## THE TASK:
Transcribe the records below exactly, from their first line through the line containing "Someone carried the orange clock". Omit every line after it.

## DATASET EXCERPTS:
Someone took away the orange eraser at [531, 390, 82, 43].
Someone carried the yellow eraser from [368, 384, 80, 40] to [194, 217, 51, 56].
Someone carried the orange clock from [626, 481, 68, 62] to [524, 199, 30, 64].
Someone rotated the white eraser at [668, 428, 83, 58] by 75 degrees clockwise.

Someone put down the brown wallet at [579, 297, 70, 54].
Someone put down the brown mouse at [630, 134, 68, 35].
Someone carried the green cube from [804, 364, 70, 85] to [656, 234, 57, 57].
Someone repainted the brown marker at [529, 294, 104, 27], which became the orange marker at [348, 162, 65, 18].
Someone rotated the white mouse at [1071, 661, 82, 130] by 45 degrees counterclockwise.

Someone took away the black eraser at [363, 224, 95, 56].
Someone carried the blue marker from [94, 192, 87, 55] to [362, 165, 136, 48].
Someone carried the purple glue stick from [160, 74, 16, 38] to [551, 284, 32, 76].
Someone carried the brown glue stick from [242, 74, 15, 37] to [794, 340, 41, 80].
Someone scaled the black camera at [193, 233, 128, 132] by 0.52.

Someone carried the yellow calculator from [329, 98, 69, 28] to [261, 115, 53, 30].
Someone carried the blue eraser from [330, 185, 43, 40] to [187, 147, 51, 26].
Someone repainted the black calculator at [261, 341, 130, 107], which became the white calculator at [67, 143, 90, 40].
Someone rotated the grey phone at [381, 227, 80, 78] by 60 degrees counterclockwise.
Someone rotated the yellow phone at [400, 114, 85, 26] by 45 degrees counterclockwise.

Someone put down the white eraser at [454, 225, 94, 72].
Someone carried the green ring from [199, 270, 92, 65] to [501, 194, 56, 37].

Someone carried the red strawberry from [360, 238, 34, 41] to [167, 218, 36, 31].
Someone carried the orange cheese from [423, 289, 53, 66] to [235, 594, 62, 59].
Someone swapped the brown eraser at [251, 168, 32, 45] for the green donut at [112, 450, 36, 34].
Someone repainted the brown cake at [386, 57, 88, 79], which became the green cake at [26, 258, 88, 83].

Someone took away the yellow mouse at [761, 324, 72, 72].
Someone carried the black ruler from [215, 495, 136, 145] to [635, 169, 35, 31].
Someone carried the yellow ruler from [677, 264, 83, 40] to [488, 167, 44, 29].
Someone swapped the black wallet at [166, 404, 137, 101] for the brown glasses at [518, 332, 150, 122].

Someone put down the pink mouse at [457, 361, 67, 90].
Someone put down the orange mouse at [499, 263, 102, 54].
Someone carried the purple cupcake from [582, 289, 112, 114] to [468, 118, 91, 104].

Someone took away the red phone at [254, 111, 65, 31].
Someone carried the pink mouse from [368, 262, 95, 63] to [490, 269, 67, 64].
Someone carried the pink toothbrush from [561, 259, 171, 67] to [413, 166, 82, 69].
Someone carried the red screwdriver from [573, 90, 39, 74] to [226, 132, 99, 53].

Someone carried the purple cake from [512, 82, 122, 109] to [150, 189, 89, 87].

## SOLUTION TO THE EXERCISE:
Someone took away the orange eraser at [531, 390, 82, 43].
Someone carried the yellow eraser from [368, 384, 80, 40] to [194, 217, 51, 56].
Someone carried the orange clock from [626, 481, 68, 62] to [524, 199, 30, 64].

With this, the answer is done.